• _REQUIRED WORK_: Give back, word for word, the lines in the listing below from the one holding "orange stacking toy: 12 -> 13" down to the one holding "yellow spray bottle: 5 -> 4", both ends included.
** Opening GIVEN ENTRIES block **
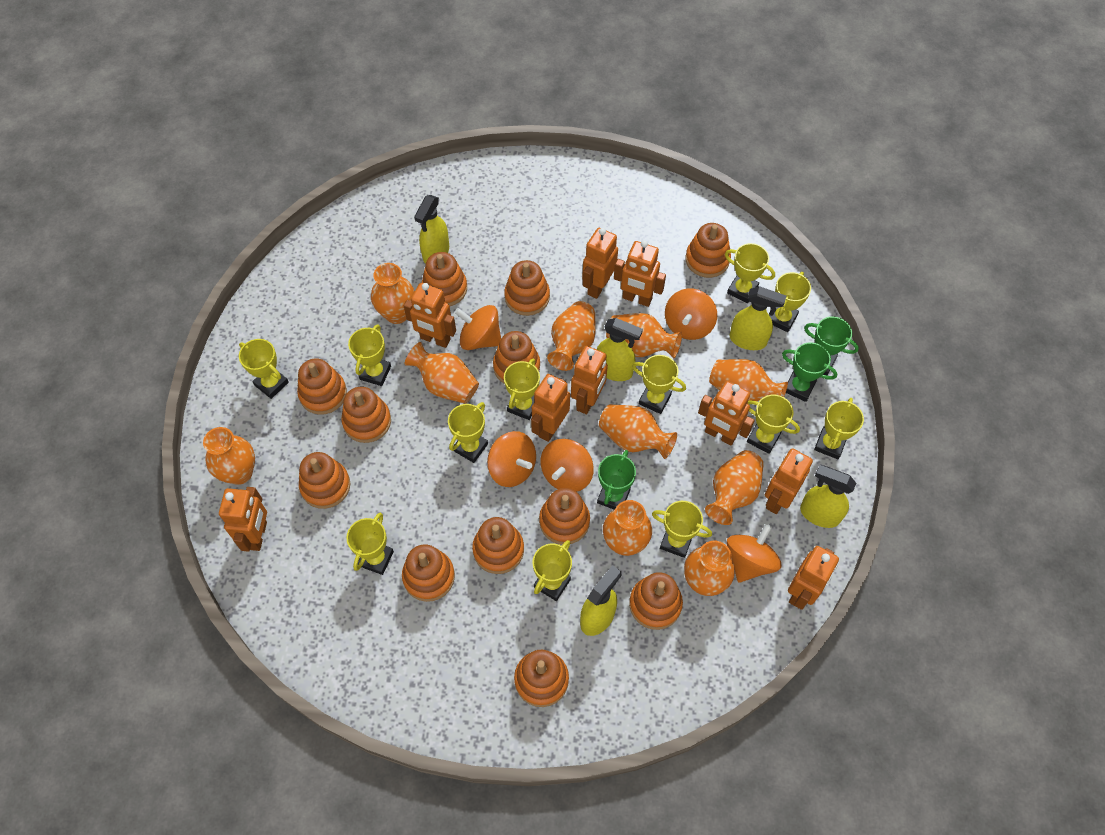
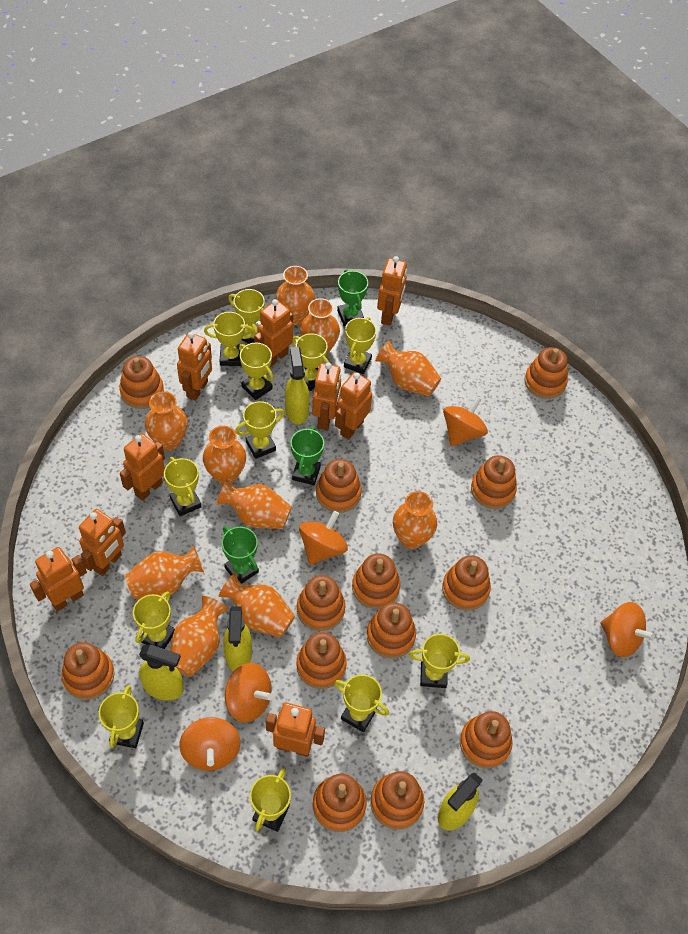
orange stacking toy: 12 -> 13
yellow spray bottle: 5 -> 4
** Closing GIVEN ENTRIES block **
** Opening GIVEN ENTRIES block **
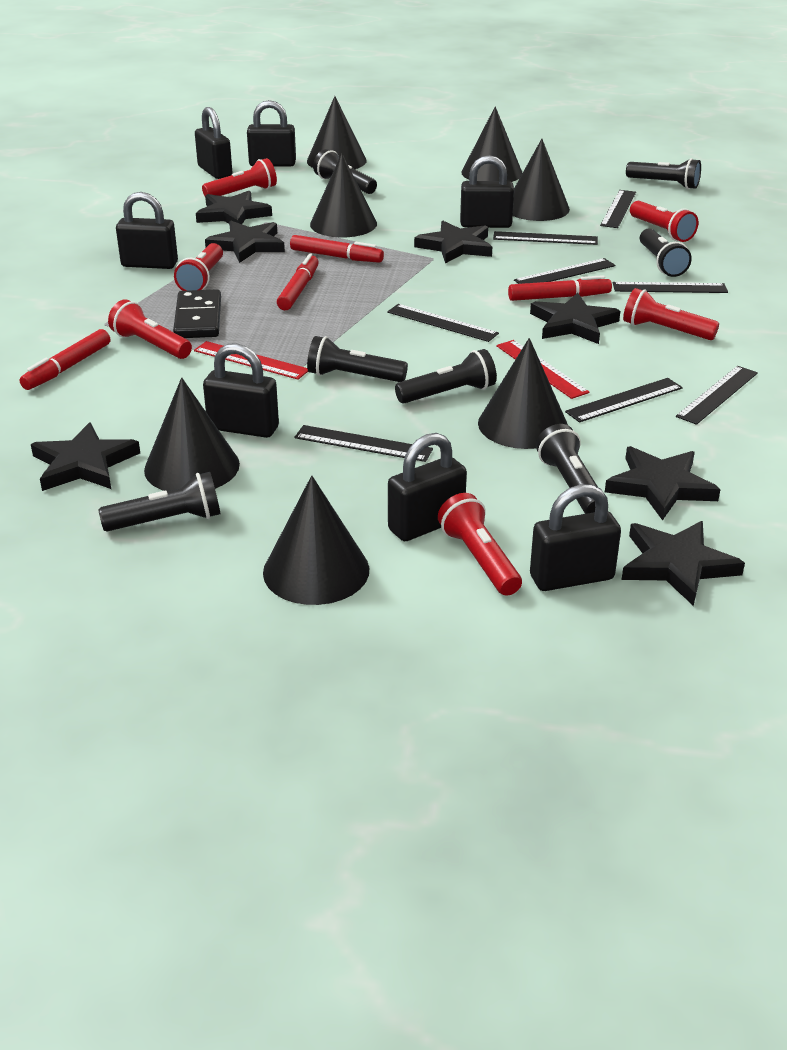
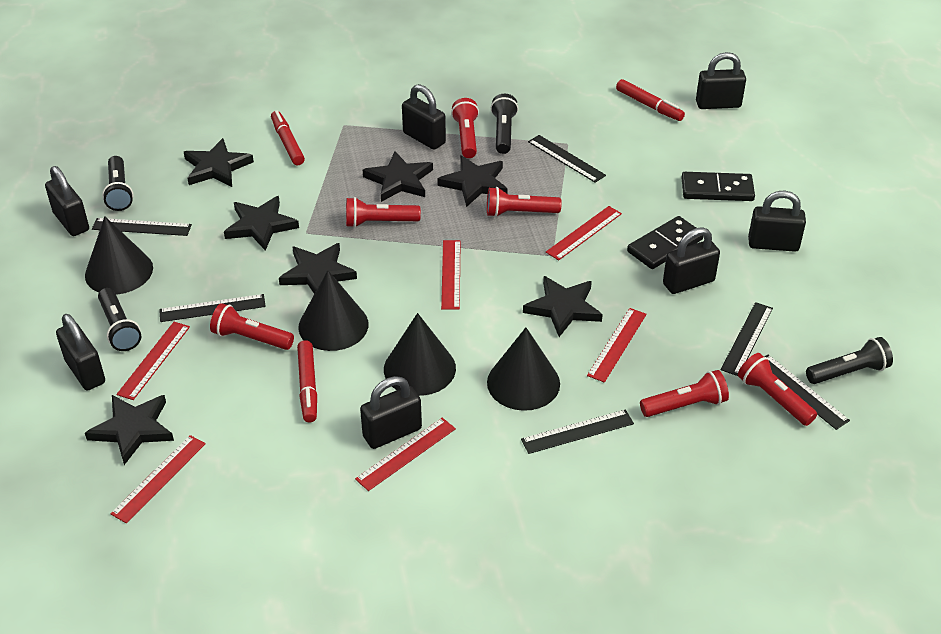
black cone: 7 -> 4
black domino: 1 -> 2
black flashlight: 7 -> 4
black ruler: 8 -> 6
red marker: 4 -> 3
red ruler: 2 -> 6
** Closing GIVEN ENTRIES block **
• _SOLUTION_:
orange stacking toy: 12 -> 13
yellow spray bottle: 5 -> 4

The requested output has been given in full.